▸ How to complete this task
Your answer should be one number: how many lines below hold the word "bulb".

(Scene image comparisons)
┄┄┄┄┄┄┄┄┄┄
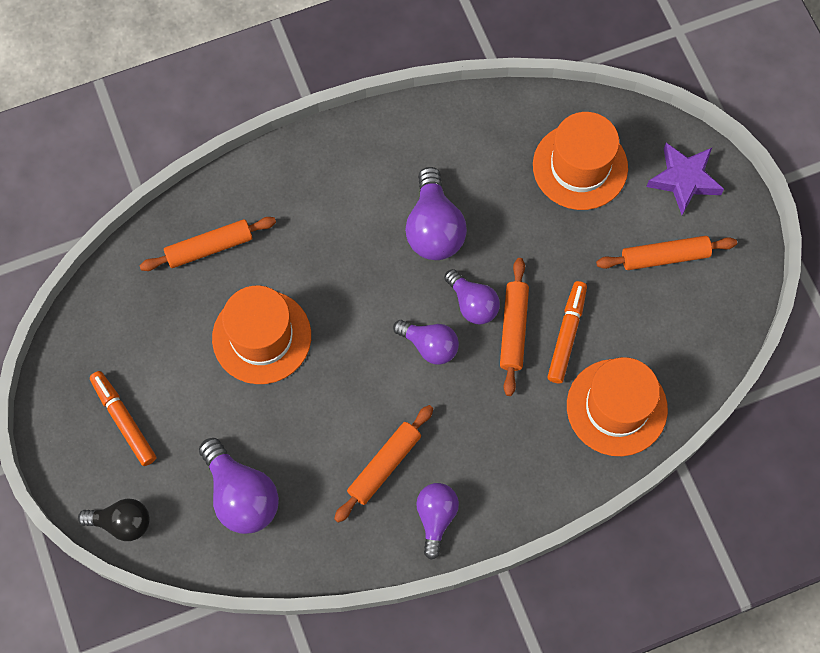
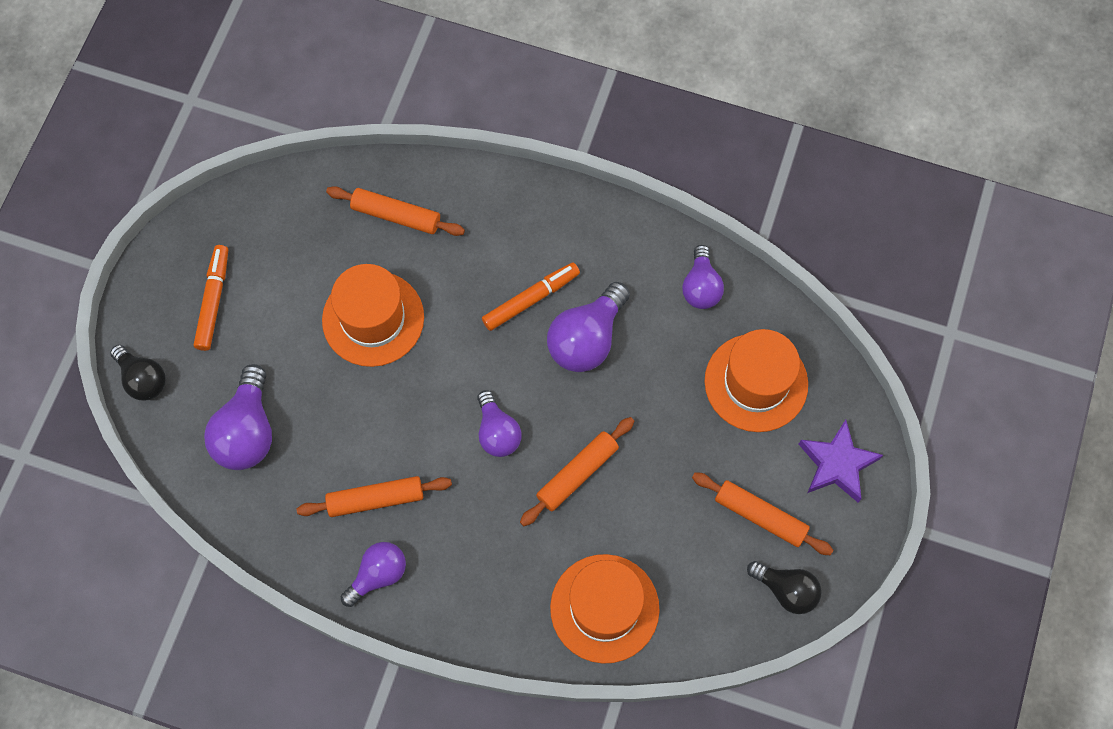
camera: 40 degrees right, 0 degrees up
(472, 304) = (562, 426): purple light bulb -> purple light bulb (701, 287)
(567, 335) = (617, 514): orange marker -> orange marker (531, 299)
(726, 293) = (786, 590): none -> black light bulb

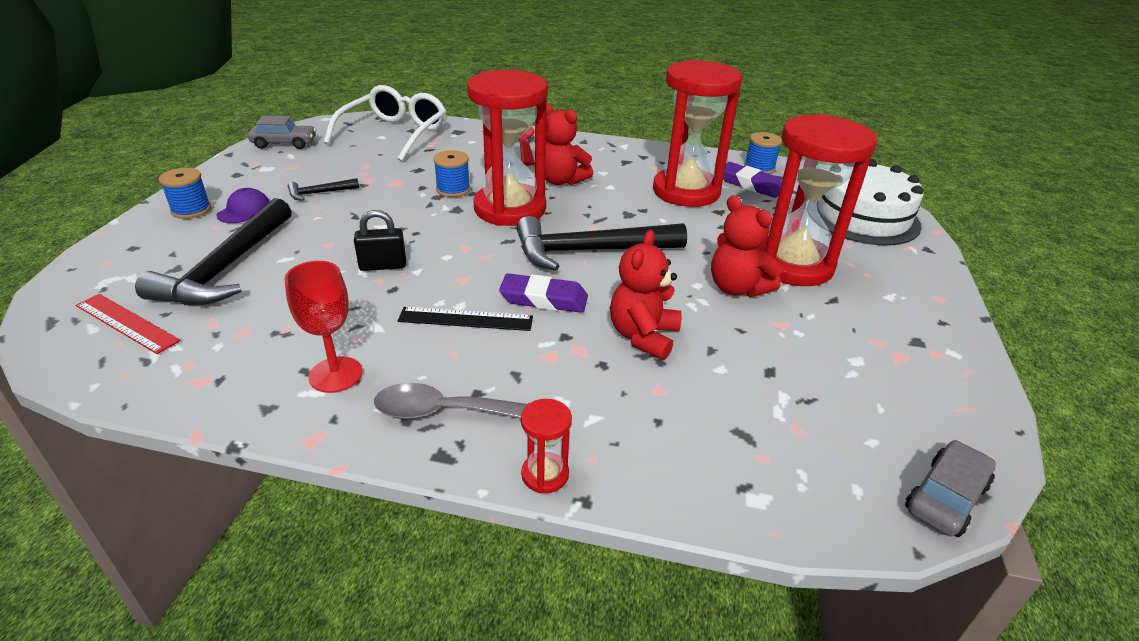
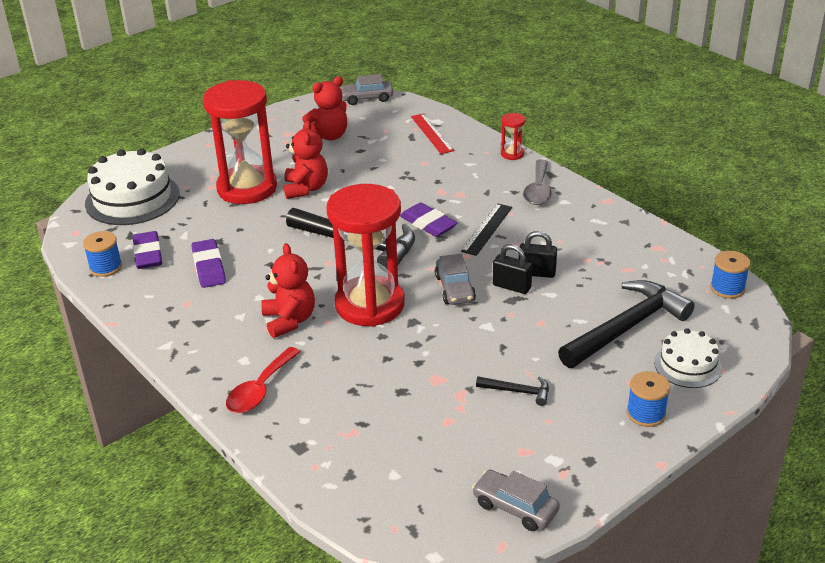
camera: 140 degrees left, 0 degrees up
(127, 323) = (702, 303): red ruler -> red ruler (432, 133)
(148, 255) = (688, 365): none -> white cake
(244, 210) = (596, 393): purple cap -> none
(335, 374) = (582, 225): red goblet -> none
(363, 288) = (536, 273): none -> black padlock
(395, 134) = (375, 473): white glasses -> none
(442, 411) = (538, 190): grey spoon -> grey spoon turned 60 degrees clockwise
(443, 245) = (455, 289): none -> grey car
(453, 189) = (394, 347): blue spool -> blue spool (727, 288)
(466, 319) = (487, 229): black ruler -> black ruler turned 75 degrees clockwise
(643, 336) = (399, 185): red teddy bear -> red teddy bear (329, 136)
(686, 191) = (209, 267): red hourglass -> purple eraser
┄┄┄┄┄┄┄┄┄┄
▸ Result
2